Transcribe sin cambios las líneas desde la primera hasta la que contiene "purple L-shape: moved 3 px left, 8 px down", ambas incluidas.

*** DATOS ALMACENADOS ***

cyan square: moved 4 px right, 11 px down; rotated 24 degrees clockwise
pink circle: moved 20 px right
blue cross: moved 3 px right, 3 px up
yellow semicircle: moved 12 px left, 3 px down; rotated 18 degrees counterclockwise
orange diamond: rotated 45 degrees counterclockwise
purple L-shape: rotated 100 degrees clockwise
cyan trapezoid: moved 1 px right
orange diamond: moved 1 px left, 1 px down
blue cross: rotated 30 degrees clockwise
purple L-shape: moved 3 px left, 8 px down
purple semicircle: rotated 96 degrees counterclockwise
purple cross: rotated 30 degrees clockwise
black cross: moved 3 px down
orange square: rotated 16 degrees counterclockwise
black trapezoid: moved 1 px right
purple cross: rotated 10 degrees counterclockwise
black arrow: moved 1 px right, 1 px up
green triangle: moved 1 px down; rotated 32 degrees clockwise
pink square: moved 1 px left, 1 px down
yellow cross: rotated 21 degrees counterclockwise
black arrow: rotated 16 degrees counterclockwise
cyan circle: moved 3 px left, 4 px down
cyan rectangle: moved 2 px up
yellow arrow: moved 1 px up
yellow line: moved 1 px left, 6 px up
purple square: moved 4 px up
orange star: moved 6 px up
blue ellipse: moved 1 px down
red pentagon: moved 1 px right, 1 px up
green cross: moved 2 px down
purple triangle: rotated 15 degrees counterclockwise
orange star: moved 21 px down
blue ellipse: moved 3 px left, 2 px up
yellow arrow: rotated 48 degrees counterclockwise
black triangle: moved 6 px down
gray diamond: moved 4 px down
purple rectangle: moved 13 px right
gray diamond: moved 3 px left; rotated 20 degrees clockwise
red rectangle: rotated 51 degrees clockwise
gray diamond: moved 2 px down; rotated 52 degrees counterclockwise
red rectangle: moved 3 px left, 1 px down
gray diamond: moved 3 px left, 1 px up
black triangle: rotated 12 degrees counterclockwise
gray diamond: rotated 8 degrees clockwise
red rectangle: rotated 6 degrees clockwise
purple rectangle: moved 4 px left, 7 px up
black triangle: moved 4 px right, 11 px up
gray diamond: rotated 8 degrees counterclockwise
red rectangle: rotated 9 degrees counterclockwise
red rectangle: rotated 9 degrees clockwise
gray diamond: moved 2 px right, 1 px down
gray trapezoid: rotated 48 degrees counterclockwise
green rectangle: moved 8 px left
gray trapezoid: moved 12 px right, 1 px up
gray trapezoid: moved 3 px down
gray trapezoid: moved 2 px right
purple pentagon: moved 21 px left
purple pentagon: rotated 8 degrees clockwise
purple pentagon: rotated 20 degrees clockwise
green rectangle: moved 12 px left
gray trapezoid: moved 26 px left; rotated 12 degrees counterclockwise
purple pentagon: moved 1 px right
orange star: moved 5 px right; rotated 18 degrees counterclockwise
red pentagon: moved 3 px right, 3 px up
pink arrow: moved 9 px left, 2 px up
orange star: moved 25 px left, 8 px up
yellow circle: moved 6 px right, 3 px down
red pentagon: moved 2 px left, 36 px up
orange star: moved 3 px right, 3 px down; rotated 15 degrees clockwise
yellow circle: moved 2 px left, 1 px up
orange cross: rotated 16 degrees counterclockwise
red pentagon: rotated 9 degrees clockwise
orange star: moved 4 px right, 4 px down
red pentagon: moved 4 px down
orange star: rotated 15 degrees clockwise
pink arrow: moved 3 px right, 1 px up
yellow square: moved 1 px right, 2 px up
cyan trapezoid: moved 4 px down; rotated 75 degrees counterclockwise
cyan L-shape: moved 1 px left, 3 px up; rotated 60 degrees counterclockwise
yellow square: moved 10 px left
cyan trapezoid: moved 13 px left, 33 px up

***

SALIDA COMPLETA
cyan square: moved 4 px right, 11 px down; rotated 24 degrees clockwise
pink circle: moved 20 px right
blue cross: moved 3 px right, 3 px up
yellow semicircle: moved 12 px left, 3 px down; rotated 18 degrees counterclockwise
orange diamond: rotated 45 degrees counterclockwise
purple L-shape: rotated 100 degrees clockwise
cyan trapezoid: moved 1 px right
orange diamond: moved 1 px left, 1 px down
blue cross: rotated 30 degrees clockwise
purple L-shape: moved 3 px left, 8 px down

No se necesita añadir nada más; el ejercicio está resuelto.